• Data provided
______________________________

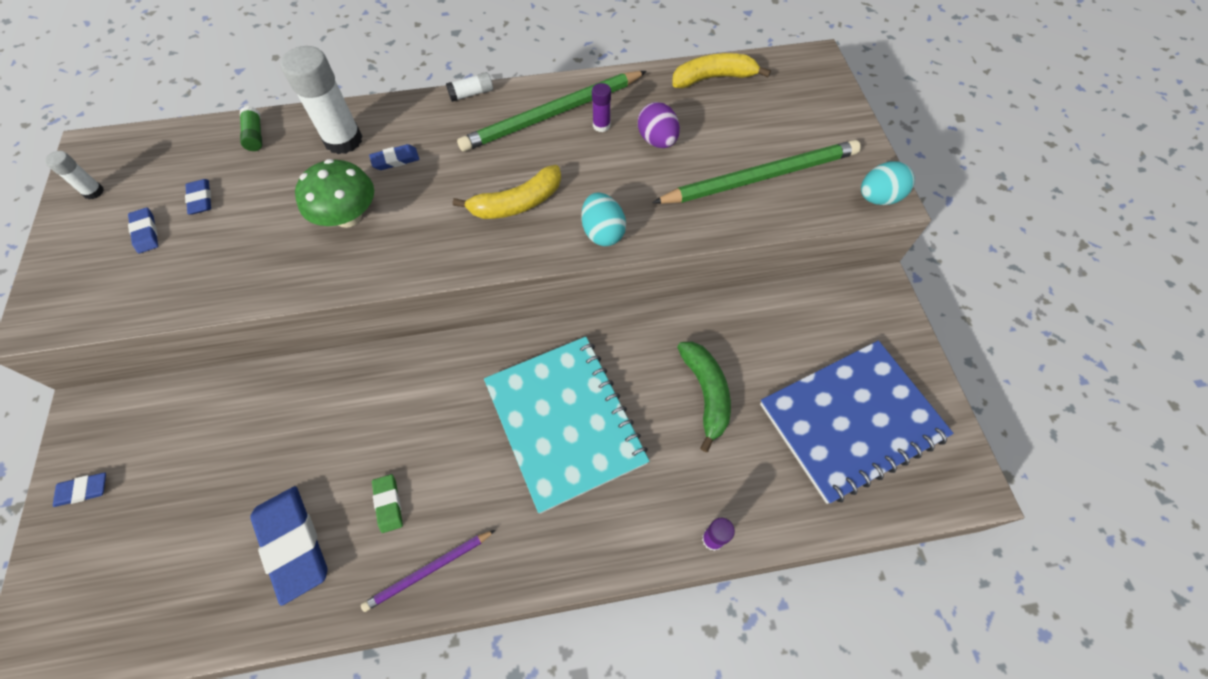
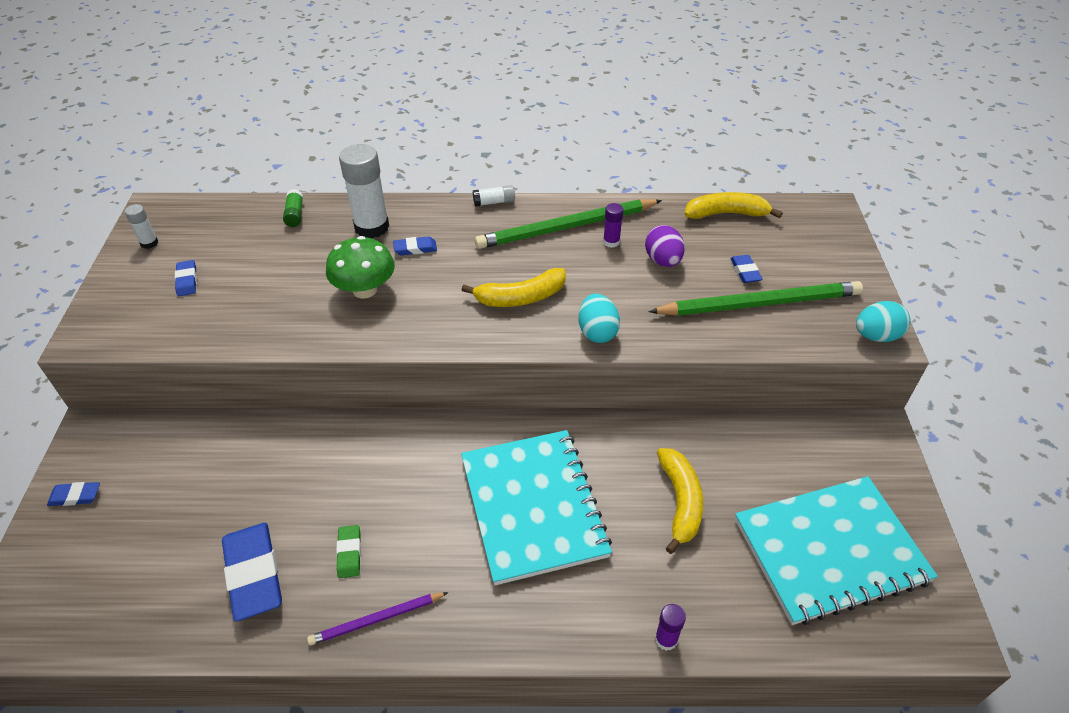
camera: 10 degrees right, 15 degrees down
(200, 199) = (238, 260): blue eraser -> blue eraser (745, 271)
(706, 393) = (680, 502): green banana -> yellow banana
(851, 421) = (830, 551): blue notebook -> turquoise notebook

______________________________

• Description of the task
Print every line above exactly as given, but not the pictures.

• Result of the exercise
camera: 10 degrees right, 15 degrees down
(200, 199) = (238, 260): blue eraser -> blue eraser (745, 271)
(706, 393) = (680, 502): green banana -> yellow banana
(851, 421) = (830, 551): blue notebook -> turquoise notebook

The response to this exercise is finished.